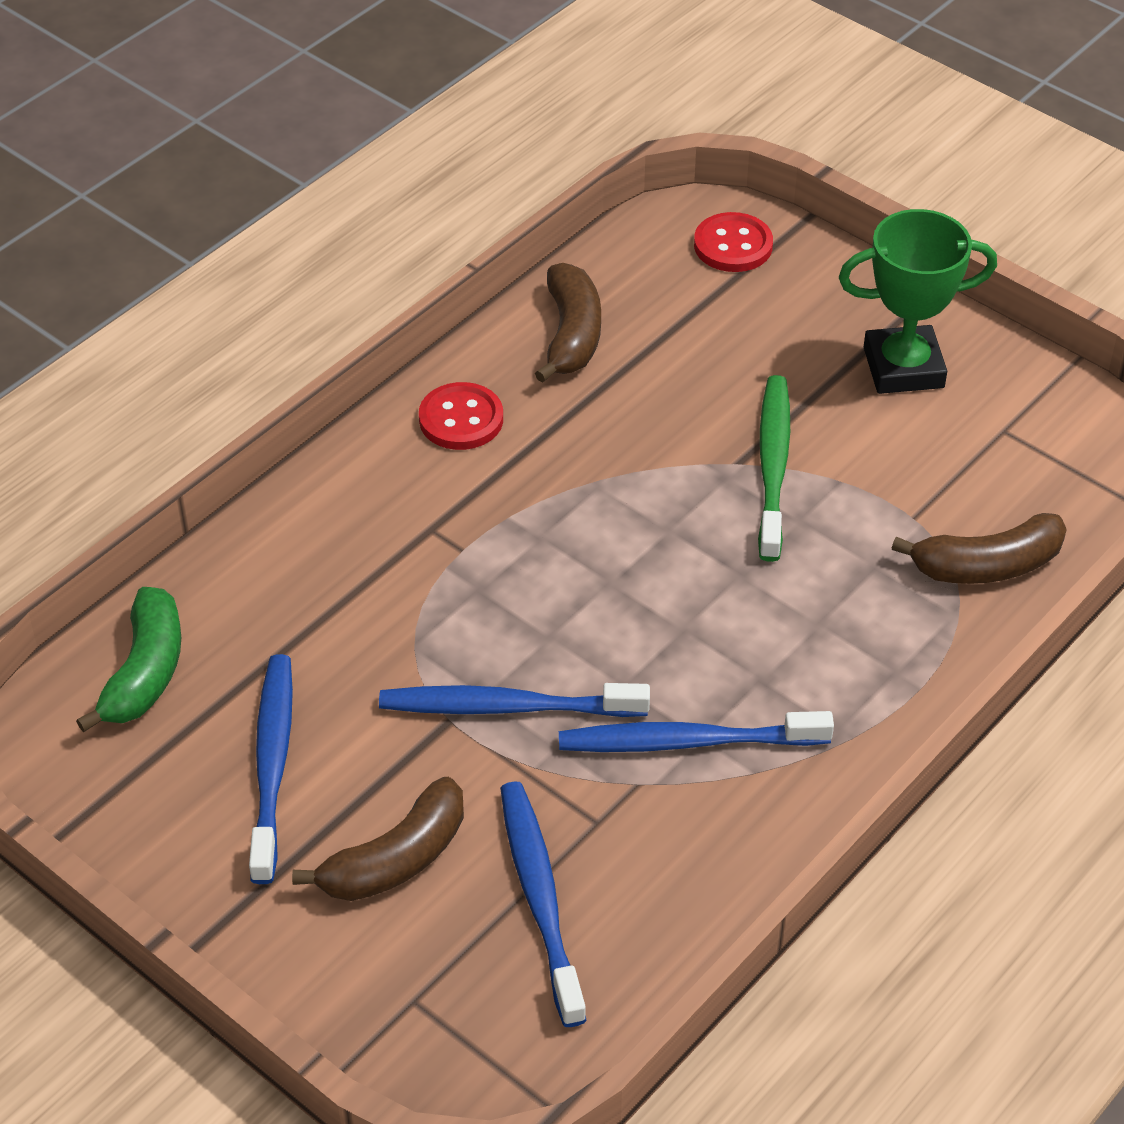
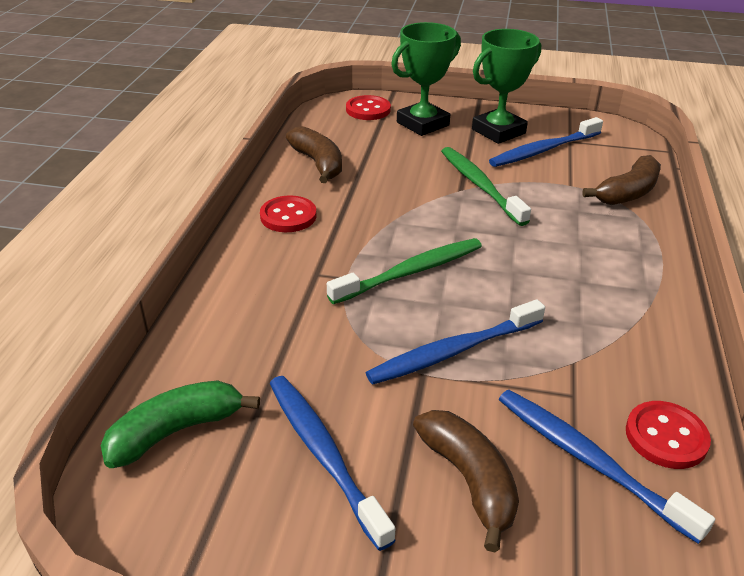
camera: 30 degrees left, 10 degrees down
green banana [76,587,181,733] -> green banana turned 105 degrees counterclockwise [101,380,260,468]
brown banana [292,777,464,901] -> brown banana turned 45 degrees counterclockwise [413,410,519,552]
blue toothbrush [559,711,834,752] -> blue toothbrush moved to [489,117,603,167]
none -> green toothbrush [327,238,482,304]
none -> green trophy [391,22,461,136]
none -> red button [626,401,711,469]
--
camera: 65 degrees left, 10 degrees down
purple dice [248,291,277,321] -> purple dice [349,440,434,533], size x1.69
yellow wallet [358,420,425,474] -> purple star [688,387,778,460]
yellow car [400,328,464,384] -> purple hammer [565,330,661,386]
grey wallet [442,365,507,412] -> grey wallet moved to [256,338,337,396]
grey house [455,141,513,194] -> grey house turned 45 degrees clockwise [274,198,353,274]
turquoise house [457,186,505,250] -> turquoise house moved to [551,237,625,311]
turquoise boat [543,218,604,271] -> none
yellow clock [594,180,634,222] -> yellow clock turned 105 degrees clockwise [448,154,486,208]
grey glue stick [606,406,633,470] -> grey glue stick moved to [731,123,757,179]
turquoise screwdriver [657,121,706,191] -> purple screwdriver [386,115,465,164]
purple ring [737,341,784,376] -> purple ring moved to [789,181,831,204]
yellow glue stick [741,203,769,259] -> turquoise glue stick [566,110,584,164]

## The task
Retype exactly the lines above, from the one with "turquoise boat [543,218,604,271] -> none" through the one with "turquoise screwdriver [657,121,706,191]", inclusive.

## Completed exercise
turquoise boat [543,218,604,271] -> none
yellow clock [594,180,634,222] -> yellow clock turned 105 degrees clockwise [448,154,486,208]
grey glue stick [606,406,633,470] -> grey glue stick moved to [731,123,757,179]
turquoise screwdriver [657,121,706,191] -> purple screwdriver [386,115,465,164]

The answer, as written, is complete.